Exercise: Among the entries below, count the lines with "black" in them and state the total without comment.

Data excerpts:
Segment Open

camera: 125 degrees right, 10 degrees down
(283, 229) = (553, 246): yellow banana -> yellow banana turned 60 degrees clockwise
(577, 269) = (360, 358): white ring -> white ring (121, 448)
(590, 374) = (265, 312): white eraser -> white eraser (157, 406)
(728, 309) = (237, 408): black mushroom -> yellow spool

Segment Closed
Segment Open

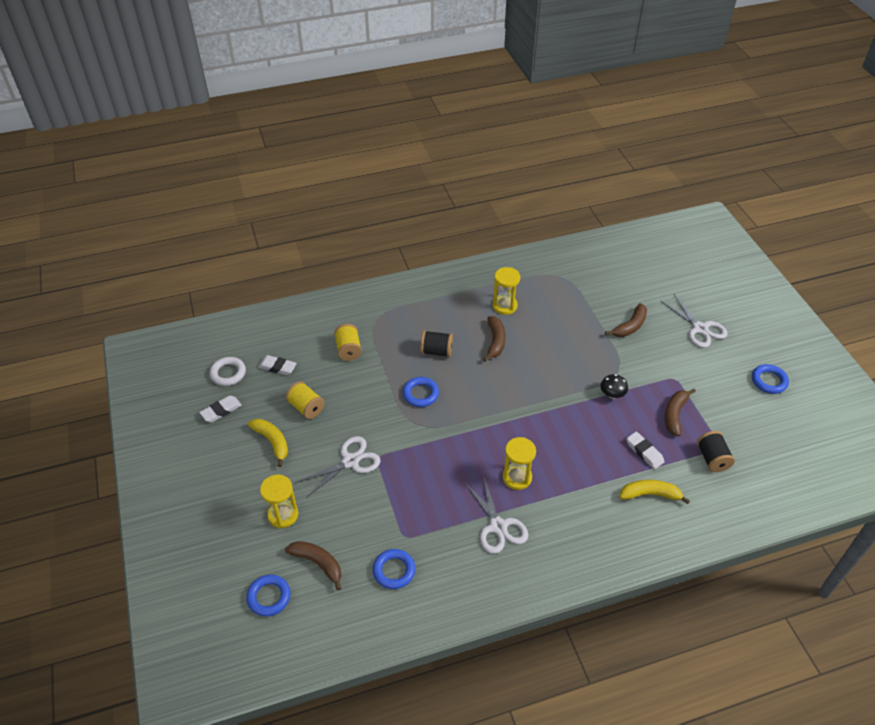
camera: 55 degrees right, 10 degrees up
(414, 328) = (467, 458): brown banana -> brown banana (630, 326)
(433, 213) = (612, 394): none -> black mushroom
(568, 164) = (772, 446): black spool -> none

Segment Closed

Output below: 3